** Opening Source material block **
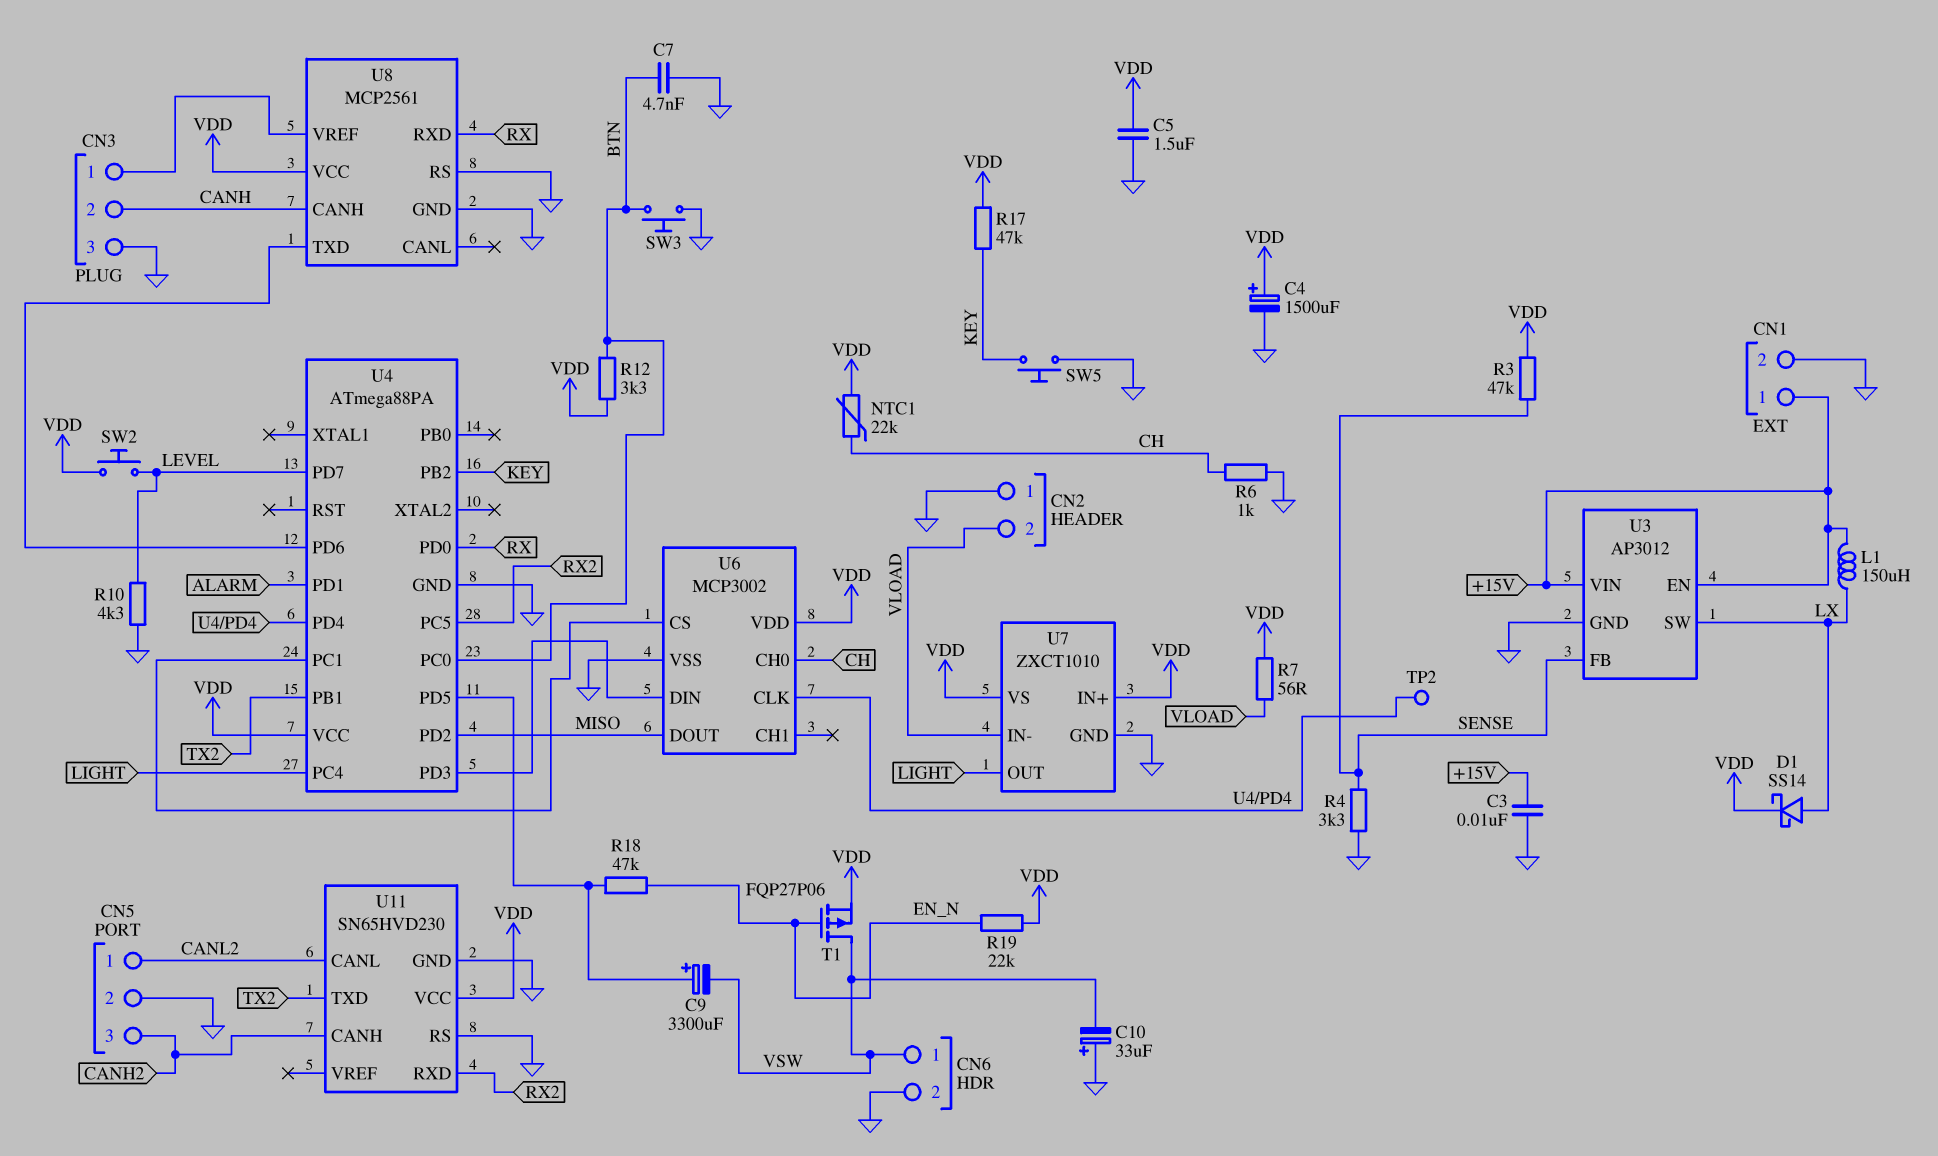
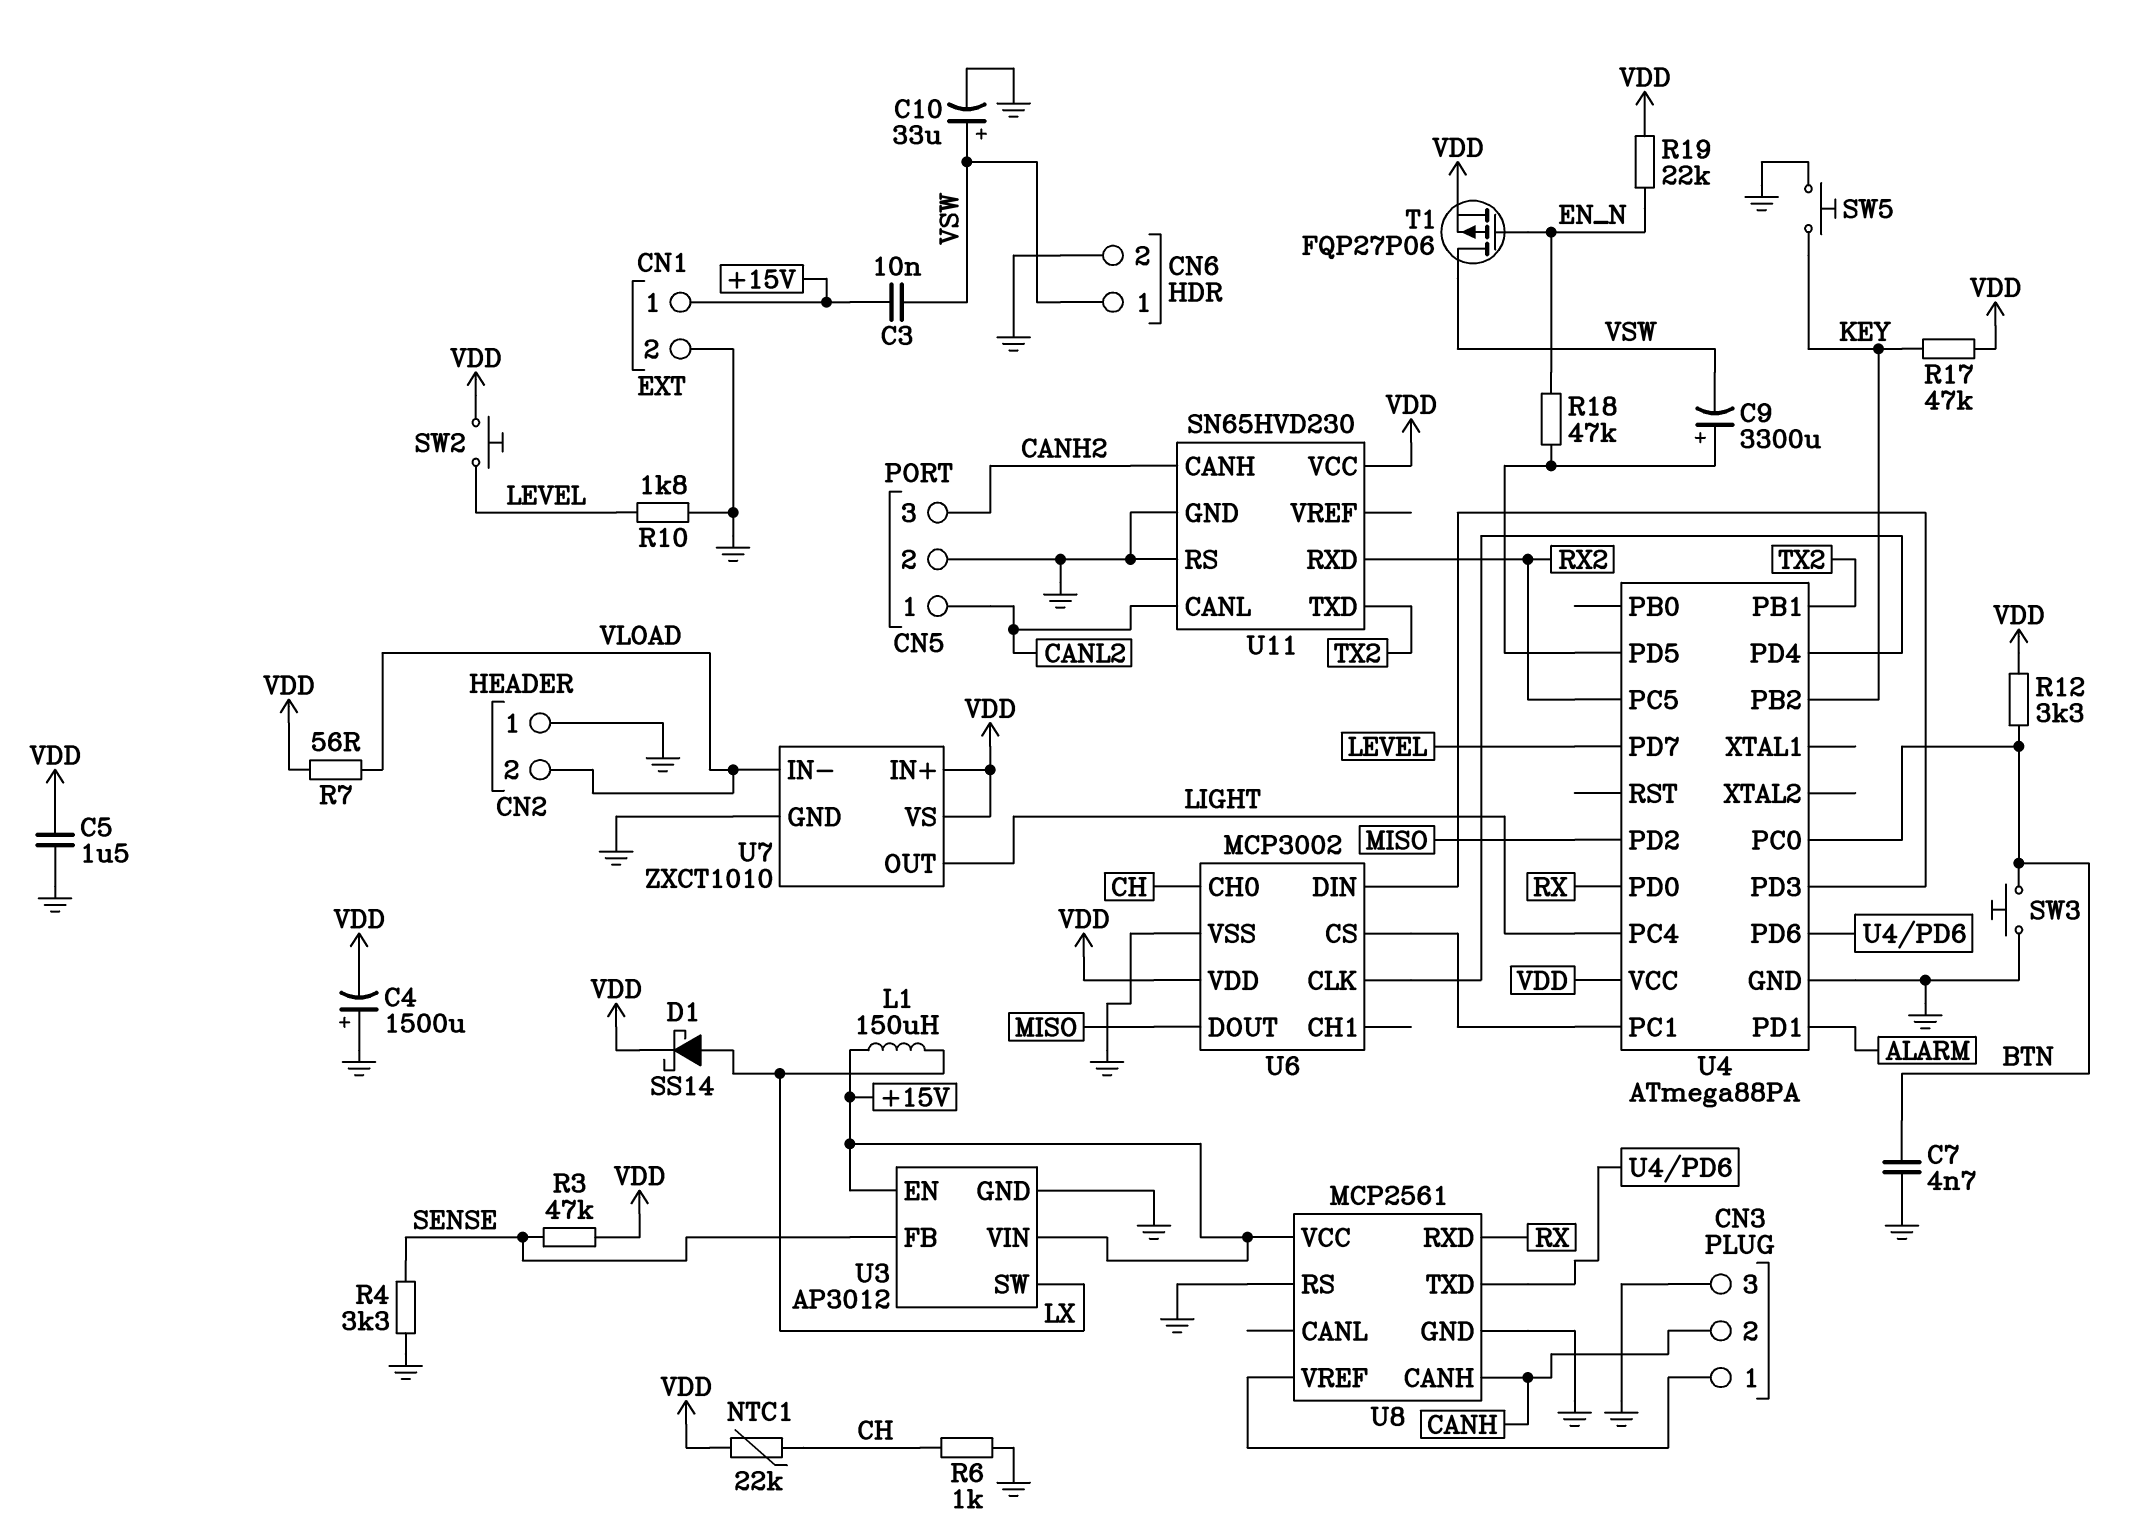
C3: 10nF (+15V, GND) -> 10nF (+15V, VSW)
C4: 1500uF (plus VDD, minus GND) -> 1500uF (plus GND, minus VDD)
C10: 33uF (plus GND, minus VSW) -> 33uF (plus VSW, minus GND)
R10: 4.3k (GND, LEVEL) -> 1.8k (GND, LEVEL)
TP2: test point (U4/PD4) -> none
U8 pin VCC: VDD -> +15V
** Closing Source material block **
### Goal of the exercise
Your answer must be the entries written out word for word, without their pictures.

### Response
C3: 10nF (+15V, GND) -> 10nF (+15V, VSW)
C4: 1500uF (plus VDD, minus GND) -> 1500uF (plus GND, minus VDD)
C10: 33uF (plus GND, minus VSW) -> 33uF (plus VSW, minus GND)
R10: 4.3k (GND, LEVEL) -> 1.8k (GND, LEVEL)
TP2: test point (U4/PD4) -> none
U8 pin VCC: VDD -> +15V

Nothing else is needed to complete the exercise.